What you will do: Below is a block of records. Copy every line in it that contains the word "black".

Synthetic geometry scene data:
· · · ·
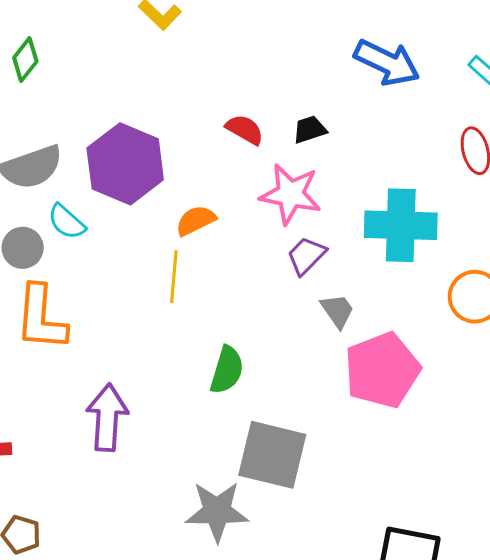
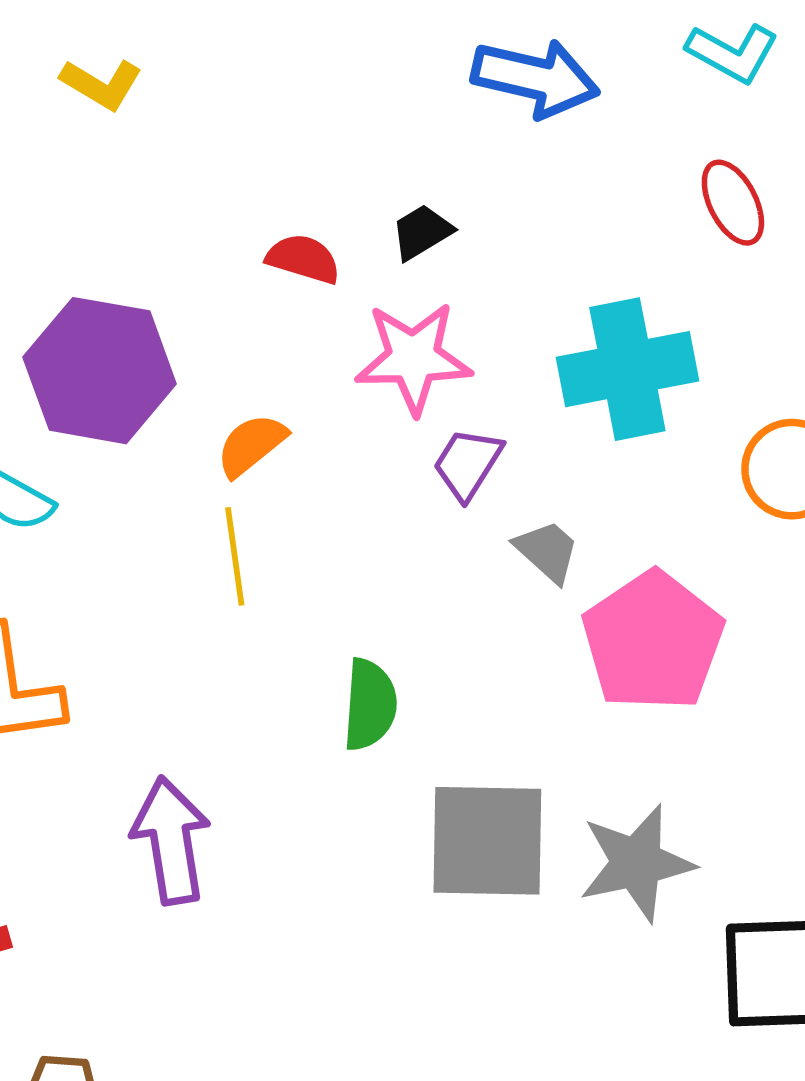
gray star: (217, 511) -> (636, 863), moved

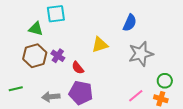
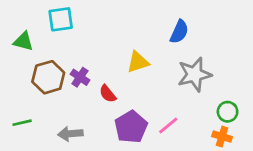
cyan square: (56, 14) -> (61, 19), moved
green triangle: (36, 29) -> (23, 41), moved
purple pentagon: (81, 93) -> (131, 127), moved, turned 30
pink line: (136, 96) -> (168, 125), moved

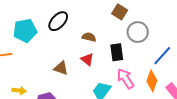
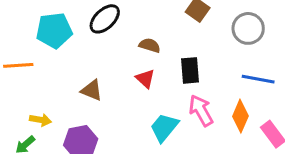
gray circle: (138, 32) -> (248, 28), moved
blue line: (162, 56) -> (258, 79), turned 55
brown triangle: (61, 68) -> (92, 90), moved

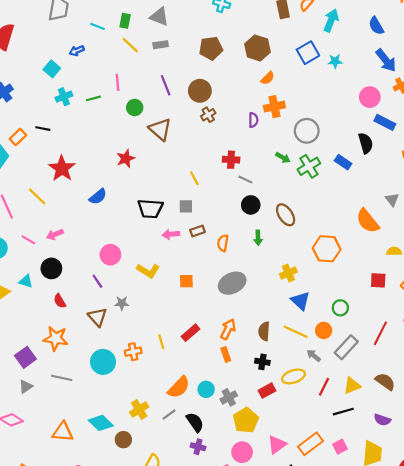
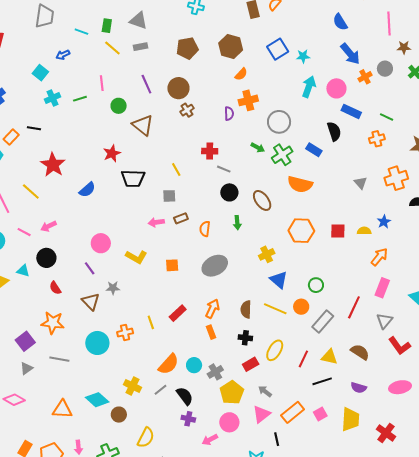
cyan arrow: (331, 20) -> (309, 87), moved
black trapezoid: (150, 209) -> (133, 178), moved
orange semicircle: (368, 221) -> (300, 184), moved, turned -35
red square: (378, 280) -> (338, 231), moved
gray arrow: (314, 356) -> (265, 391), moved
yellow ellipse: (293, 376) -> (275, 350), turned -40
yellow triangle: (352, 386) -> (329, 357), turned 36
yellow cross: (139, 409) -> (133, 386), turned -30

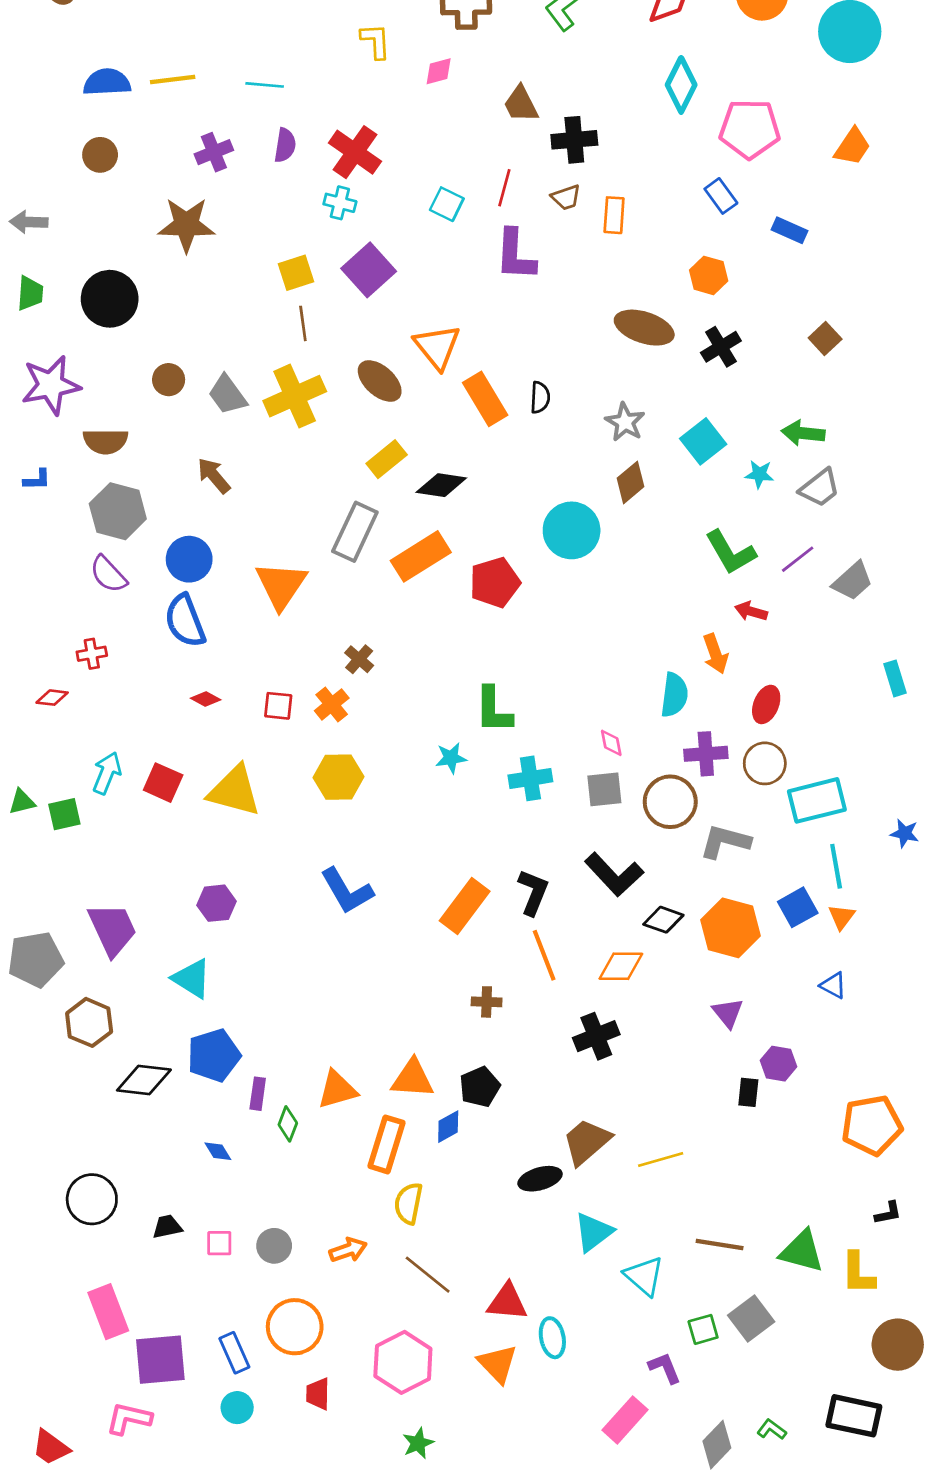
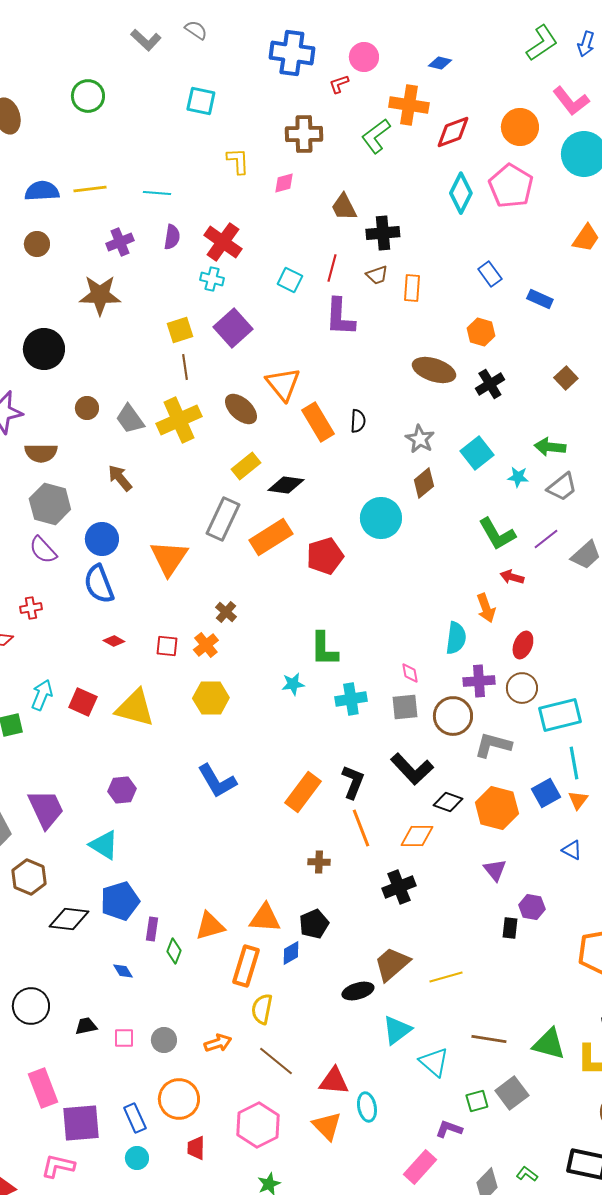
pink pentagon: (750, 129) -> (511, 186), moved, turned 30
purple L-shape: (665, 1368) -> (449, 1129), turned -48

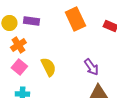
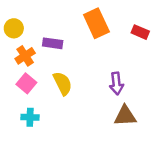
purple rectangle: (31, 21) -> (53, 43), moved
purple arrow: (91, 67) -> (116, 83), turned 30

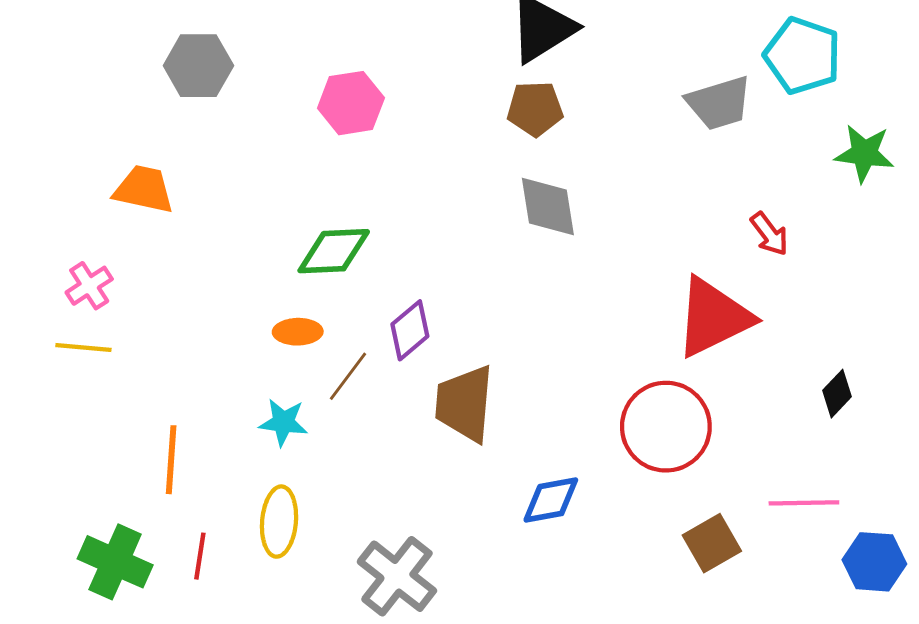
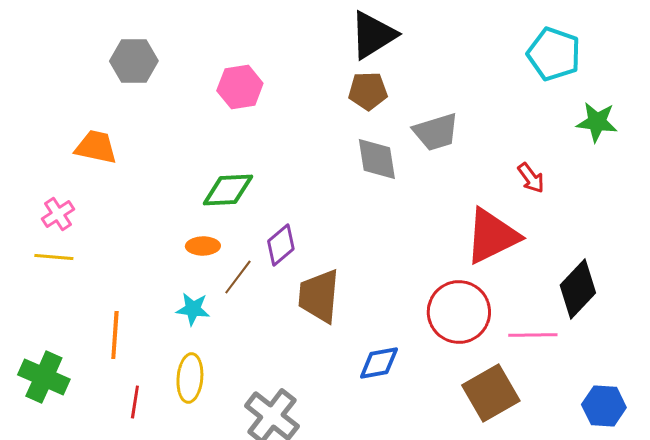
gray trapezoid: (719, 103) -> (436, 132), moved
black diamond: (837, 394) -> (578, 289), size x1.8
pink line: (804, 503) -> (533, 335), moved
brown square: (712, 543) -> (491, 393), size x1.4
green cross: (115, 562) -> (44, 377), moved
· · · ·
Exercise result:
black trapezoid: (150, 209) -> (133, 178), moved
black diamond: (837, 394) -> (578, 289), size x1.8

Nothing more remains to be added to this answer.